### Problem description
Your copy should repeat the data that follows exactly and contain no image.

### Input data
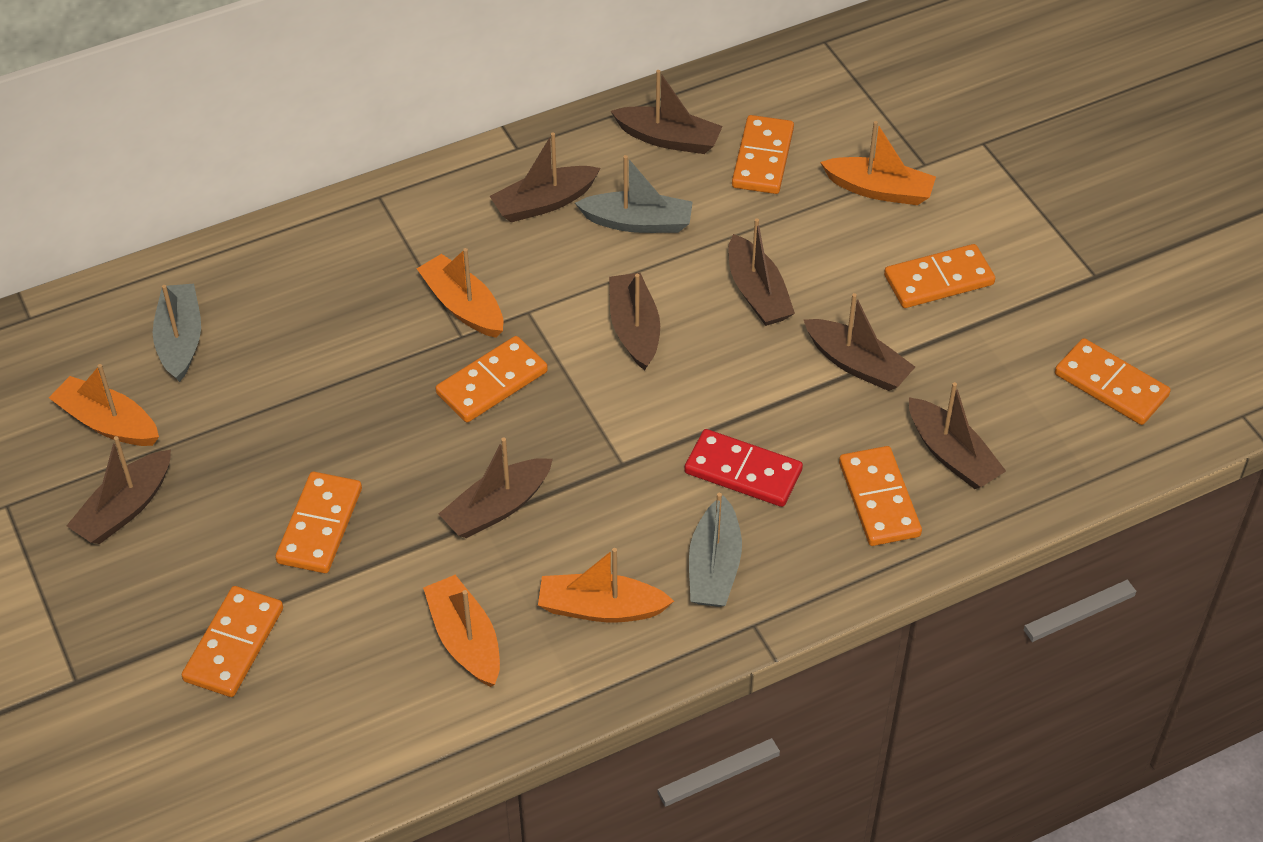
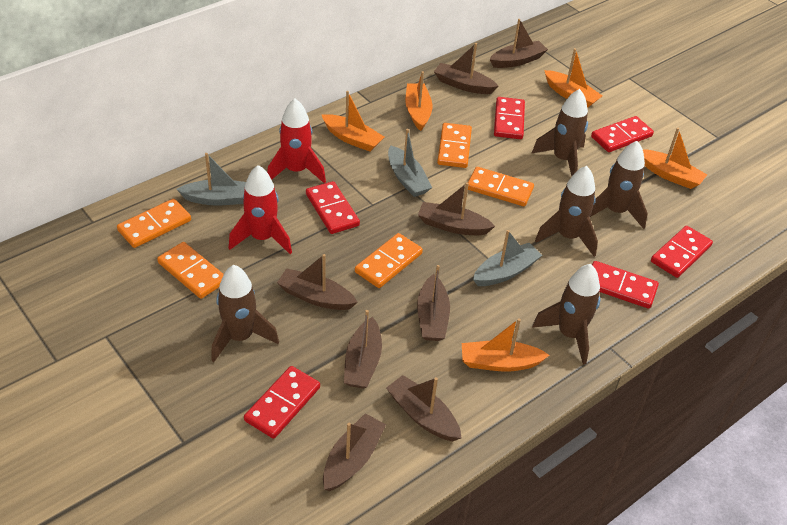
brown rocket: 0 -> 5
orange domino: 7 -> 5
red domino: 1 -> 6
red rocket: 0 -> 2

### Written answer
brown rocket: 0 -> 5
orange domino: 7 -> 5
red domino: 1 -> 6
red rocket: 0 -> 2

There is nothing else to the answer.